- Goal of the exercise: Would you give the entries below again in full, exactly as they stand?

Extracted records
************

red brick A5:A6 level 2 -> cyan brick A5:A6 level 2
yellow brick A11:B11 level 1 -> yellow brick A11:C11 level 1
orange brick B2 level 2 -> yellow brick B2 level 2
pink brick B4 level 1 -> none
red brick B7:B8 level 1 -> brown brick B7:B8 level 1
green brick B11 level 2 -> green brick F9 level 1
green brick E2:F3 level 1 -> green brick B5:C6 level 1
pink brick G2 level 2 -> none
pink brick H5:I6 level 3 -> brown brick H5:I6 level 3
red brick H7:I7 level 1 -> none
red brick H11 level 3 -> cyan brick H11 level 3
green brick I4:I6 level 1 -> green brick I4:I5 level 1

************

- Your response:
red brick A5:A6 level 2 -> cyan brick A5:A6 level 2
yellow brick A11:B11 level 1 -> yellow brick A11:C11 level 1
orange brick B2 level 2 -> yellow brick B2 level 2
pink brick B4 level 1 -> none
red brick B7:B8 level 1 -> brown brick B7:B8 level 1
green brick B11 level 2 -> green brick F9 level 1
green brick E2:F3 level 1 -> green brick B5:C6 level 1
pink brick G2 level 2 -> none
pink brick H5:I6 level 3 -> brown brick H5:I6 level 3
red brick H7:I7 level 1 -> none
red brick H11 level 3 -> cyan brick H11 level 3
green brick I4:I6 level 1 -> green brick I4:I5 level 1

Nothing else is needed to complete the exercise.